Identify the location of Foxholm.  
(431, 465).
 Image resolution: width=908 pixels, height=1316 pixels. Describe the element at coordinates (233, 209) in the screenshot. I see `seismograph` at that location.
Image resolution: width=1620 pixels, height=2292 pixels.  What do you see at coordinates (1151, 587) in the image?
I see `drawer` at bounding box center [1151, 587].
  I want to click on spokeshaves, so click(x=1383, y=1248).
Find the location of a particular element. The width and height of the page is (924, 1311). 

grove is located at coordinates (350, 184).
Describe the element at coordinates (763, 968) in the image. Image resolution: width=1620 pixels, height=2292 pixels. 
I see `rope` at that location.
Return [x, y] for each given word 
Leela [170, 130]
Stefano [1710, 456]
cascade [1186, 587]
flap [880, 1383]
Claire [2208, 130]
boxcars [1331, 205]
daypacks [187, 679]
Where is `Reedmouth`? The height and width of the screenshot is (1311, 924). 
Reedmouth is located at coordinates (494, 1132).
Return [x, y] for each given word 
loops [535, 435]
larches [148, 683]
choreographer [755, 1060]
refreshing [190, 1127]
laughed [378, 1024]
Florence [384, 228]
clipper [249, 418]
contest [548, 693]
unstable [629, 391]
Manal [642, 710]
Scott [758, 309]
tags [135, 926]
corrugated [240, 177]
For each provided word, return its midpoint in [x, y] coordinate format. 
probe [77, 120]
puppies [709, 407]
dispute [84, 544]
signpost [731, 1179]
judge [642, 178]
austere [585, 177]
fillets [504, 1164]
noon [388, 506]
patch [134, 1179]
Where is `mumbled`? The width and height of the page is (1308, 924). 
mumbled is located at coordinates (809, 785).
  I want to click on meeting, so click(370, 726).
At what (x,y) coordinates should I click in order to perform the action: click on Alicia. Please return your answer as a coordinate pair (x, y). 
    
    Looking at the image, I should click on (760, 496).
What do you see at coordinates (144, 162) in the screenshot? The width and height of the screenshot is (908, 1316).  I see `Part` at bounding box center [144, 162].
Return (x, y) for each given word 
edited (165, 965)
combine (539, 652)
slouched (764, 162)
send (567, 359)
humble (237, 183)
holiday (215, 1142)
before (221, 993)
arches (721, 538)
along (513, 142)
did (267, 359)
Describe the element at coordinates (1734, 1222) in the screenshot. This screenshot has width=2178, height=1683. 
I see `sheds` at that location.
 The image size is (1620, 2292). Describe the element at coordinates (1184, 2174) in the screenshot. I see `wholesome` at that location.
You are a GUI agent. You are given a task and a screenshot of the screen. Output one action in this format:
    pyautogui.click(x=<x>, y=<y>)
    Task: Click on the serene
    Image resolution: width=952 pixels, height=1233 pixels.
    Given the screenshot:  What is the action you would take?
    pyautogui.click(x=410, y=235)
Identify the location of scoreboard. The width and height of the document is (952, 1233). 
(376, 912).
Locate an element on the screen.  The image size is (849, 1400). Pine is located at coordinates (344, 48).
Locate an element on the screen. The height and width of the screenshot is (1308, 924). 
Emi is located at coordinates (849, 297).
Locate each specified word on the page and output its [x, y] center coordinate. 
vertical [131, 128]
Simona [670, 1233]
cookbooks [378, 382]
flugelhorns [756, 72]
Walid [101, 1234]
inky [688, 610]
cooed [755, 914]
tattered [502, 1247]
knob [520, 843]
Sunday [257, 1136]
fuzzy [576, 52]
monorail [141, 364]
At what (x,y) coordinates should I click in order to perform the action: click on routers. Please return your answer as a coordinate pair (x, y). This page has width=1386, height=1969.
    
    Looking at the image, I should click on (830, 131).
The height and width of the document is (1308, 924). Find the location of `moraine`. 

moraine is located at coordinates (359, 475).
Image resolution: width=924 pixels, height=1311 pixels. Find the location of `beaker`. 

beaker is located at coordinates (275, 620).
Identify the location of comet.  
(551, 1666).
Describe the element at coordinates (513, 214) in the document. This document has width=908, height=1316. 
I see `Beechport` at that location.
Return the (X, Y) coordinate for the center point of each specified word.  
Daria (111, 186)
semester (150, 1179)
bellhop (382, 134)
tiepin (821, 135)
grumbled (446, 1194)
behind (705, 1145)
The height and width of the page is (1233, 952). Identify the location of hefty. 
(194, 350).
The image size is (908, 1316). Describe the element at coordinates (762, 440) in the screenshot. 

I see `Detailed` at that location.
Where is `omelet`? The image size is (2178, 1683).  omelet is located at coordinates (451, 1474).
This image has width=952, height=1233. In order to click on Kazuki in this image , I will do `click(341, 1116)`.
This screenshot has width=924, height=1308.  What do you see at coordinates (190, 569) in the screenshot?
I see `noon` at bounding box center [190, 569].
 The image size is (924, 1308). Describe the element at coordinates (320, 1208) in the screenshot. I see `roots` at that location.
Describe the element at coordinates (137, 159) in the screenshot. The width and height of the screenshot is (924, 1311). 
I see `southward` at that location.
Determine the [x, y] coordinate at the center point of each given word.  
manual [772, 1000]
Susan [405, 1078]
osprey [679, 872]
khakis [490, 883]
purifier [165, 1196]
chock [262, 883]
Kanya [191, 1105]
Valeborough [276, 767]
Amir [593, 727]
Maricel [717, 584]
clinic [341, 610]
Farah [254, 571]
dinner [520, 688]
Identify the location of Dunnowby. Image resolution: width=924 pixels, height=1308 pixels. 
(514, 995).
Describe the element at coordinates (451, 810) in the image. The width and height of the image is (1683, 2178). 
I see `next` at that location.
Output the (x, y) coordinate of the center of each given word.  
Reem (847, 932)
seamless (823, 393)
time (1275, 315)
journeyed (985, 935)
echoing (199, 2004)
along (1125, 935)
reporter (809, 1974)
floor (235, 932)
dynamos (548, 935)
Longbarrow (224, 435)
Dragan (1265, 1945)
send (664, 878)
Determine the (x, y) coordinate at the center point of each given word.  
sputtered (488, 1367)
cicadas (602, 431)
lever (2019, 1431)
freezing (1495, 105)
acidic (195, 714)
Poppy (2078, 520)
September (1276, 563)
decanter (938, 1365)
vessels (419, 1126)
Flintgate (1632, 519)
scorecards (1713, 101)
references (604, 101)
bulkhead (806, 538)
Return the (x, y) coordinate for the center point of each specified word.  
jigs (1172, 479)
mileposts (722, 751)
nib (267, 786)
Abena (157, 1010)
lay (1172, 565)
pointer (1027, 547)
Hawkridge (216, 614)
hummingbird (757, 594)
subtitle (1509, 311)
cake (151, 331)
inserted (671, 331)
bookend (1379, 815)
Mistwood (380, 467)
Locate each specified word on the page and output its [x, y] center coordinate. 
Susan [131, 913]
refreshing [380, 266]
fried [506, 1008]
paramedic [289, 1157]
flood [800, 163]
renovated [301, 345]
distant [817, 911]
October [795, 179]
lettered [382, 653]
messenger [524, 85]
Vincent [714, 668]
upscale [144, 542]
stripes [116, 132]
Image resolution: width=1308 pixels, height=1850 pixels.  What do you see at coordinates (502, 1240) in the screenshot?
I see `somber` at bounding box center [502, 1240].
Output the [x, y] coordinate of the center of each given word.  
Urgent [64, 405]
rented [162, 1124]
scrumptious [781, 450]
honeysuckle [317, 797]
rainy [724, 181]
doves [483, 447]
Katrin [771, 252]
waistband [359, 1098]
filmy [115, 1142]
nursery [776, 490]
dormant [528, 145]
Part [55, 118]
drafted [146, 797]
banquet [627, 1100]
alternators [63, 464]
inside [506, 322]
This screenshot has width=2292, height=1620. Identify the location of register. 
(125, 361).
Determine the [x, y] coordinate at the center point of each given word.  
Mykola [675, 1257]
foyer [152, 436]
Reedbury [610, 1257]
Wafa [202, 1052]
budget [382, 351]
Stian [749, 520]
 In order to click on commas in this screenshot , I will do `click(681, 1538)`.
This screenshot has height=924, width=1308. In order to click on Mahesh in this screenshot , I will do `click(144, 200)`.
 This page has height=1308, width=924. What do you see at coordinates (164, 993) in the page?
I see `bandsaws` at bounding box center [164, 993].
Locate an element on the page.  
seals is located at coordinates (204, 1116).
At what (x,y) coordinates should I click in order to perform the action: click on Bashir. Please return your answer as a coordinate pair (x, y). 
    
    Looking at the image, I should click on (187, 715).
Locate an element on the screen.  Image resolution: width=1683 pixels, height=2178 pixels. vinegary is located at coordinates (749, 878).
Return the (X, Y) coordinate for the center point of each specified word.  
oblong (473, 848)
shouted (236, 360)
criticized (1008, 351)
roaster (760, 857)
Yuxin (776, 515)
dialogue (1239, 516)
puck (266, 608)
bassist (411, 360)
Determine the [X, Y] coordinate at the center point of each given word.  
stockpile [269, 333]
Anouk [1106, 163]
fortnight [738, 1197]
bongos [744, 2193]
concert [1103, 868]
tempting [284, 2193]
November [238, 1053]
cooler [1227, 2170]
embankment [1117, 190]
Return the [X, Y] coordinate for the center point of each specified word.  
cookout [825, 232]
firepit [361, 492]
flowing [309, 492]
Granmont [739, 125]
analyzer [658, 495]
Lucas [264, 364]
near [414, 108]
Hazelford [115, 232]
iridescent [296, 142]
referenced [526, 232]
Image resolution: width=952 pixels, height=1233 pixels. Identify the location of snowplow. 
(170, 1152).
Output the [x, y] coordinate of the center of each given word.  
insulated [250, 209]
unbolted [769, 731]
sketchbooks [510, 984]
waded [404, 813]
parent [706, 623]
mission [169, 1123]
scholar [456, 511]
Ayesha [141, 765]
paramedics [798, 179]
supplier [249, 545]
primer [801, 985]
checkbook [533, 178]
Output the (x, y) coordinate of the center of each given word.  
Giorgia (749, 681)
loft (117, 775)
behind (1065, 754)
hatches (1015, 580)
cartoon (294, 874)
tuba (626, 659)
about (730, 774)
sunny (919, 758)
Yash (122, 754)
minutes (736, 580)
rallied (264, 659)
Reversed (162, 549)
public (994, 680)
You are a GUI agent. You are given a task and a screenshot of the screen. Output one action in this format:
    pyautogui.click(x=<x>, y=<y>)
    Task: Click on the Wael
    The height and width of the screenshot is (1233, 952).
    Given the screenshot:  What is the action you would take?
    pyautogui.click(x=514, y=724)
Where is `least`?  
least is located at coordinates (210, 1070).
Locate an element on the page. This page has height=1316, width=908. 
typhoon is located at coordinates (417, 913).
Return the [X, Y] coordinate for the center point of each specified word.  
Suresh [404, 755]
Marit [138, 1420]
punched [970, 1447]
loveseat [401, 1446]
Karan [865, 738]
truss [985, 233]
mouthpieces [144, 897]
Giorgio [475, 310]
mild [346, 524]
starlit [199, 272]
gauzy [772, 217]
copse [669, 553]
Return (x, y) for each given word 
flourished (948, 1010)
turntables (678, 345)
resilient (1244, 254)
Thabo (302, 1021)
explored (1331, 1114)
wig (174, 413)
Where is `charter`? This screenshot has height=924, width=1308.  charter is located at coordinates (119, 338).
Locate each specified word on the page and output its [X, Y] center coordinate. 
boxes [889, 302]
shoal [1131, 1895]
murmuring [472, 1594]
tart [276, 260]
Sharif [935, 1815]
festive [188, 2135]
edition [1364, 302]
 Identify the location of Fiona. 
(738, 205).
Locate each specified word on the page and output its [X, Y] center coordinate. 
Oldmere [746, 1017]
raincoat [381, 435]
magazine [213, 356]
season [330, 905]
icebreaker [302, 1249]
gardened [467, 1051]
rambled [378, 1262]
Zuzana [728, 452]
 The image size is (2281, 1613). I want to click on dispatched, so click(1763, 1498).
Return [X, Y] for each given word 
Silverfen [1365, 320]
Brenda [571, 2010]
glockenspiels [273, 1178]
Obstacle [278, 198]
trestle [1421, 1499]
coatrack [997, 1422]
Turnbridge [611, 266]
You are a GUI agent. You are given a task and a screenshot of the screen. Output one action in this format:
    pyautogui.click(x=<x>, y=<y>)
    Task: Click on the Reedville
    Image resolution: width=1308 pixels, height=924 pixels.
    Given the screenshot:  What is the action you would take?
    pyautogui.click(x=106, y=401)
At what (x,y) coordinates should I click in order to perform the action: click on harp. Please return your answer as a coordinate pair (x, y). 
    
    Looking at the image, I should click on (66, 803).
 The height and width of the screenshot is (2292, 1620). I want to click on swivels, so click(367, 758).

What is being asked: Duplicate the data, starting with the line containing "contest [548, 693]" and going on through the line containing "(376, 912).", both of those lines included.

Written response:
contest [548, 693]
unstable [629, 391]
Manal [642, 710]
Scott [758, 309]
tags [135, 926]
corrugated [240, 177]
For each provided word, return its midpoint in [x, y] coordinate format. 
probe [77, 120]
puppies [709, 407]
dispute [84, 544]
signpost [731, 1179]
judge [642, 178]
austere [585, 177]
fillets [504, 1164]
noon [388, 506]
patch [134, 1179]
Where is `mumbled`? The width and height of the page is (1308, 924). 
mumbled is located at coordinates (809, 785).
  I want to click on meeting, so click(370, 726).
At what (x,y) coordinates should I click in order to perform the action: click on Alicia. Please return your answer as a coordinate pair (x, y). 
    
    Looking at the image, I should click on (760, 496).
What do you see at coordinates (144, 162) in the screenshot? The width and height of the screenshot is (908, 1316).  I see `Part` at bounding box center [144, 162].
Return (x, y) for each given word 
edited (165, 965)
combine (539, 652)
slouched (764, 162)
send (567, 359)
humble (237, 183)
holiday (215, 1142)
before (221, 993)
arches (721, 538)
along (513, 142)
did (267, 359)
Describe the element at coordinates (1734, 1222) in the screenshot. This screenshot has width=2178, height=1683. 
I see `sheds` at that location.
 The image size is (1620, 2292). Describe the element at coordinates (1184, 2174) in the screenshot. I see `wholesome` at that location.
You are a GUI agent. You are given a task and a screenshot of the screen. Output one action in this format:
    pyautogui.click(x=<x>, y=<y>)
    Task: Click on the serene
    Image resolution: width=952 pixels, height=1233 pixels.
    Given the screenshot:  What is the action you would take?
    pyautogui.click(x=410, y=235)
Identify the location of scoreboard. The width and height of the document is (952, 1233). 
(376, 912).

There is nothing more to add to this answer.